> **WHAT THE TASK REQUIRES**
Print every entry below exactly, leaving out the pictures.

> **Scene edit records**
※ ※ ※
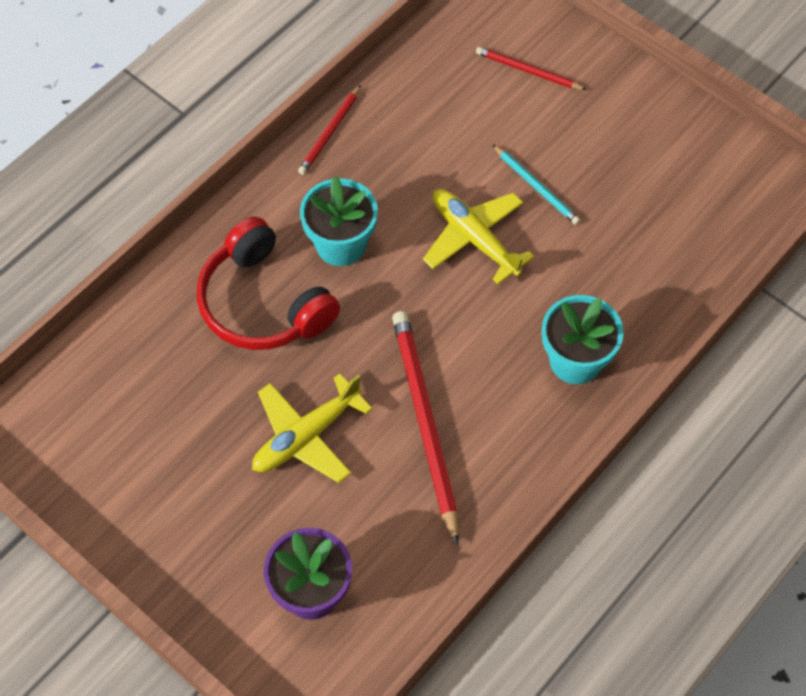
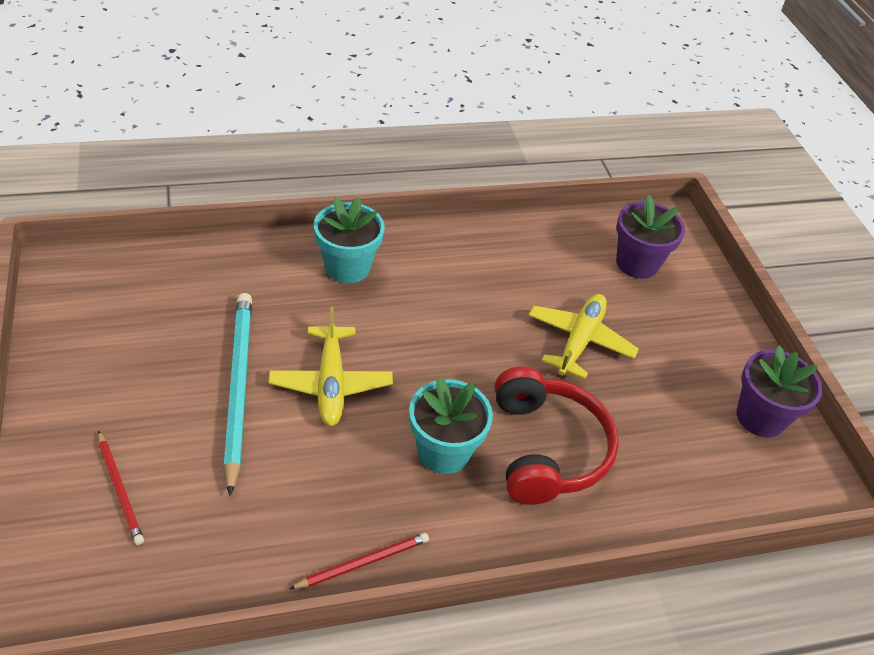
camera: 150 degrees left, 15 degrees down
(93, 469) = (760, 417): none -> purple flower pot
(306, 436) = (579, 341): yellow plane -> yellow plane turned 60 degrees counterclockwise
(425, 422) = (487, 298): red pencil -> none
(536, 187) = (238, 387): turquoise pencil -> turquoise pencil, size x1.91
※ ※ ※
> **WRITTEN RESPONSE**
camera: 150 degrees left, 15 degrees down
(93, 469) = (760, 417): none -> purple flower pot
(306, 436) = (579, 341): yellow plane -> yellow plane turned 60 degrees counterclockwise
(425, 422) = (487, 298): red pencil -> none
(536, 187) = (238, 387): turquoise pencil -> turquoise pencil, size x1.91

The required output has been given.